For the material below, state how many lines have the word "none" in them, with no other words.

**WORKING DATA:**
>>>>
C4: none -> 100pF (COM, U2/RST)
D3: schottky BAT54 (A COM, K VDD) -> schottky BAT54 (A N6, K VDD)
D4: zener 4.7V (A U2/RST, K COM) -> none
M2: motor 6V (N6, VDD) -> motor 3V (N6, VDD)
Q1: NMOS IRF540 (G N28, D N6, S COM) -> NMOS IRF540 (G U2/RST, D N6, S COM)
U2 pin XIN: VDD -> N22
<<<<
>>>>
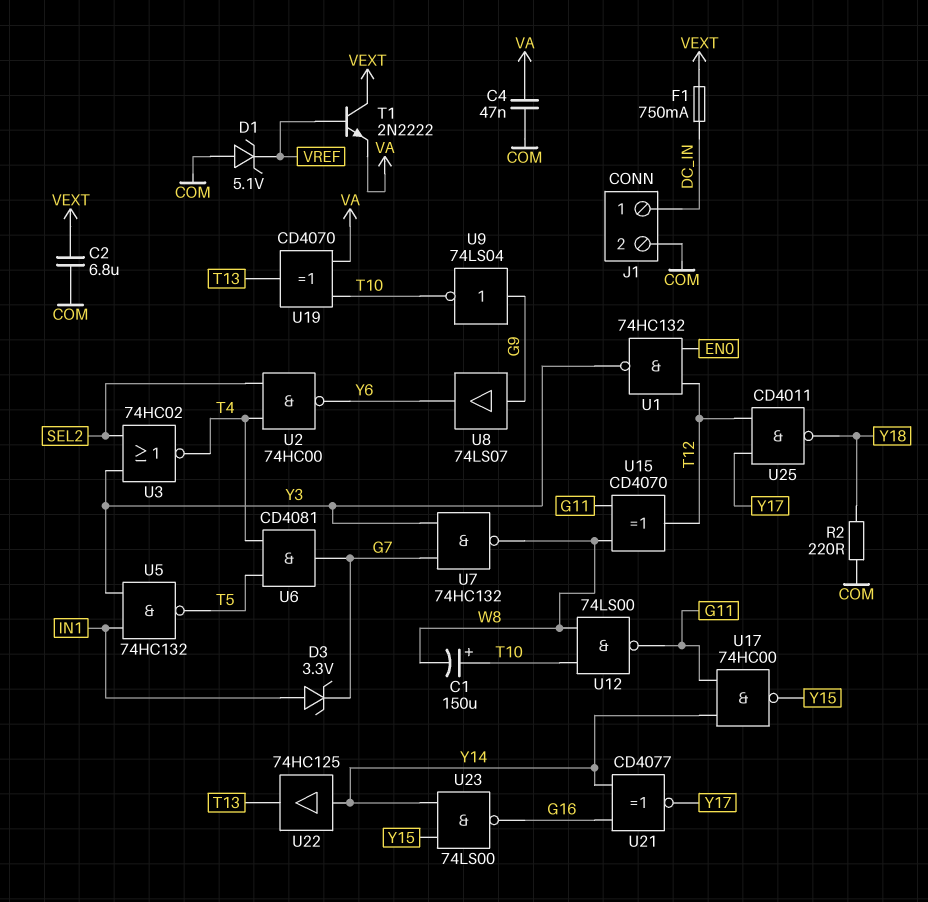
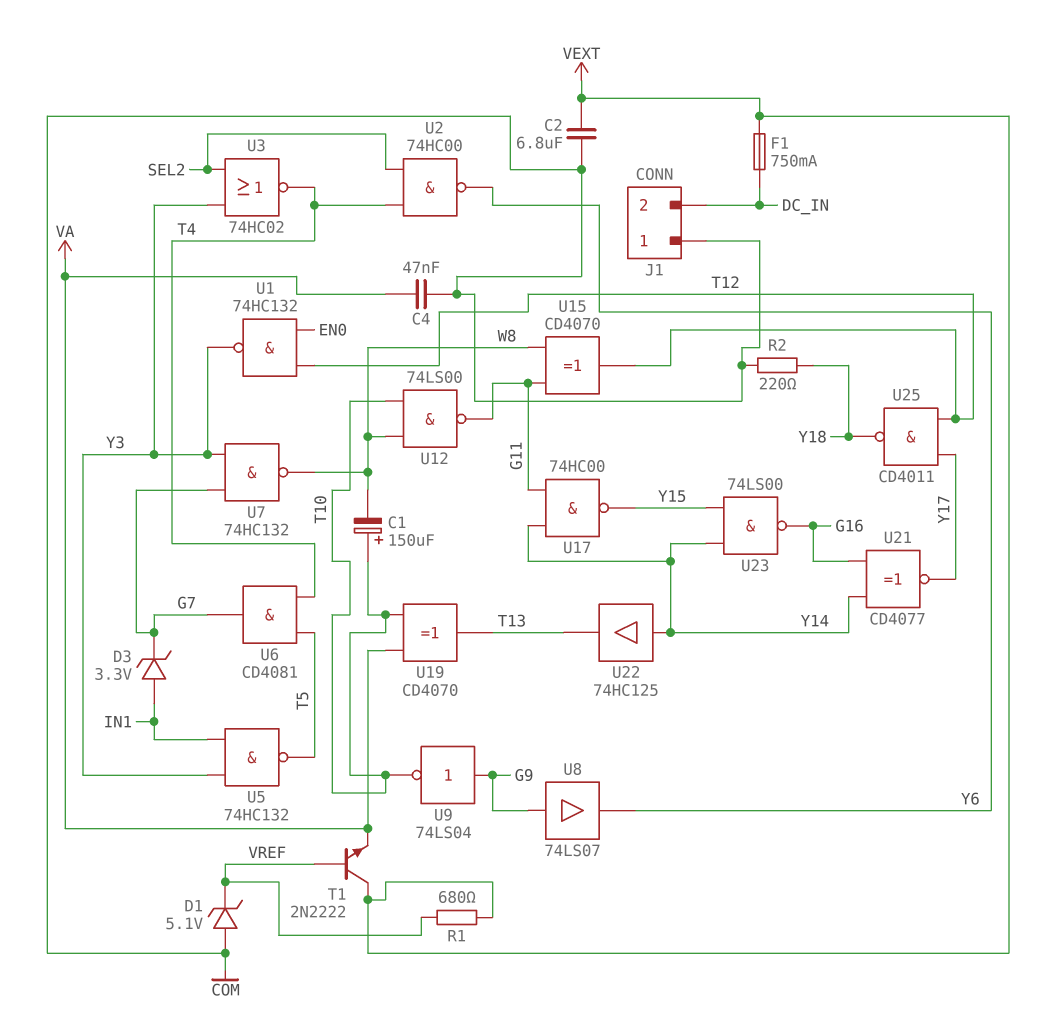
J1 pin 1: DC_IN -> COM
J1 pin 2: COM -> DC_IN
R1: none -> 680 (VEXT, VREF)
<<<<
>>>>
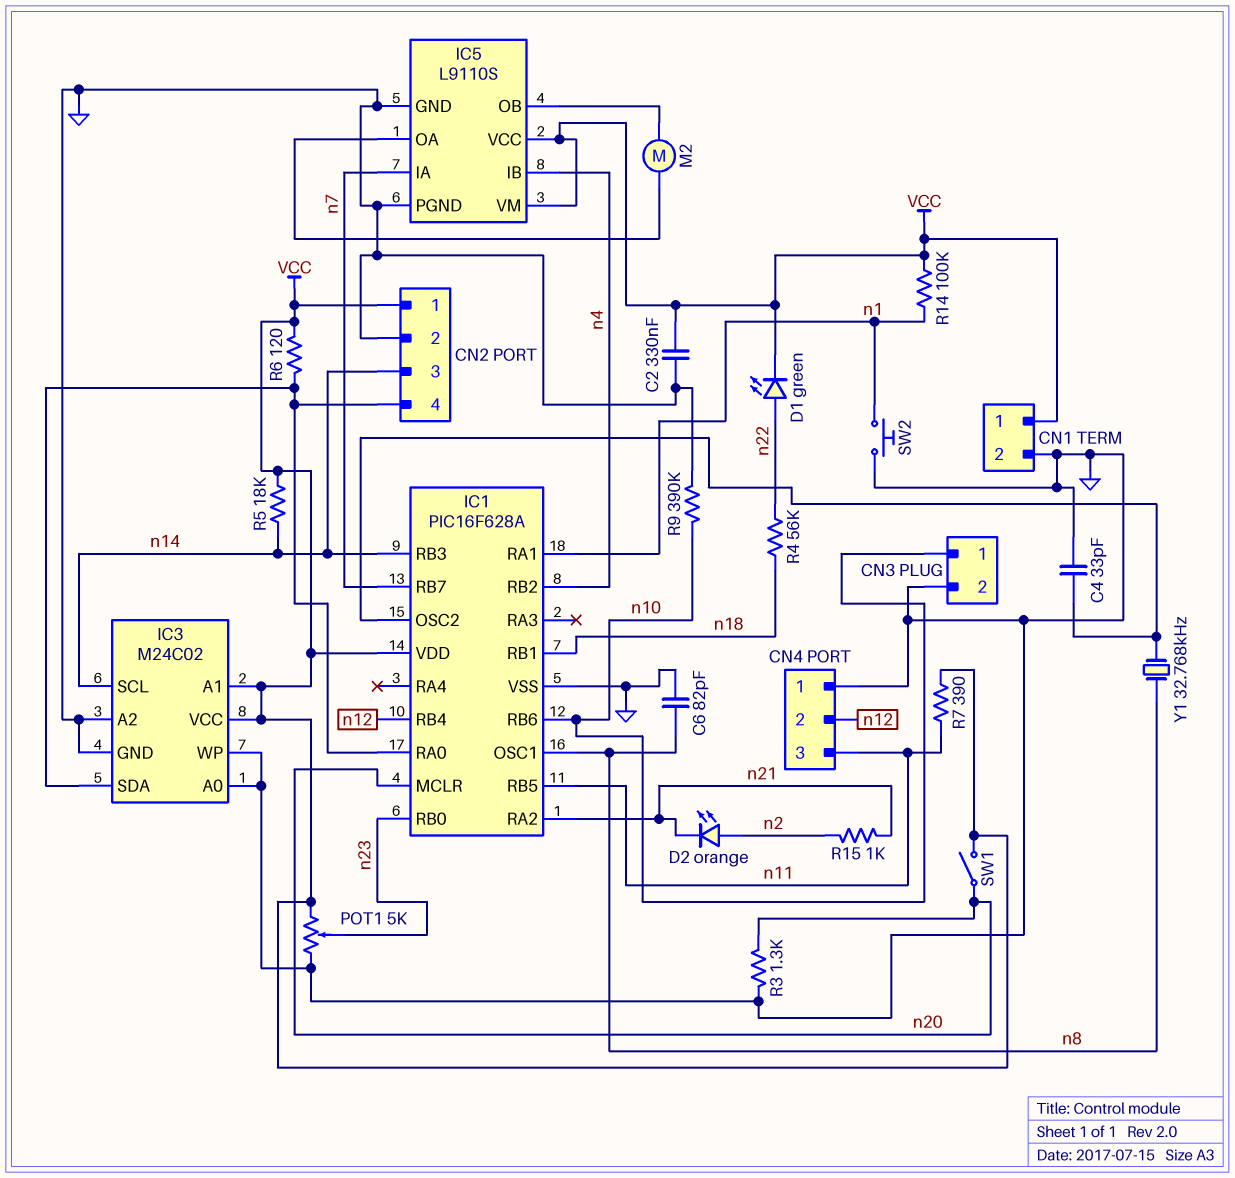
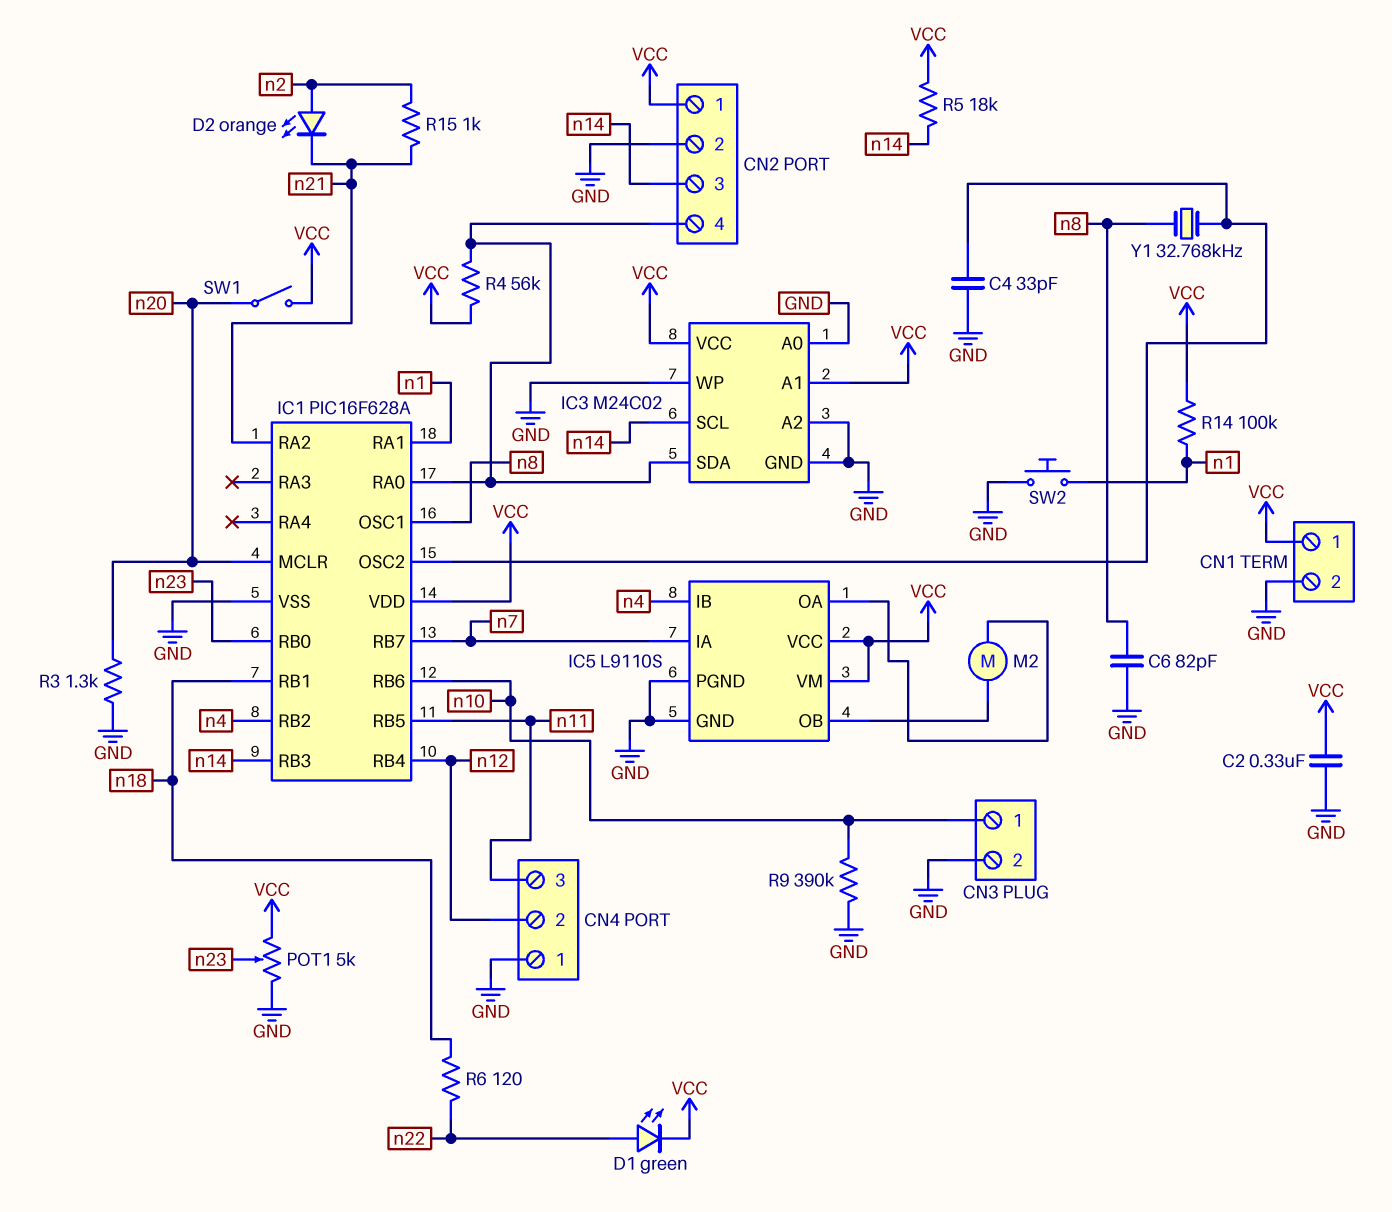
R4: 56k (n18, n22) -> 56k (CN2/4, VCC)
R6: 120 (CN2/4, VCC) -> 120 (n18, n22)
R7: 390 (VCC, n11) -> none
<<<<
**RESPONSE TO THE EXERCISE:**
4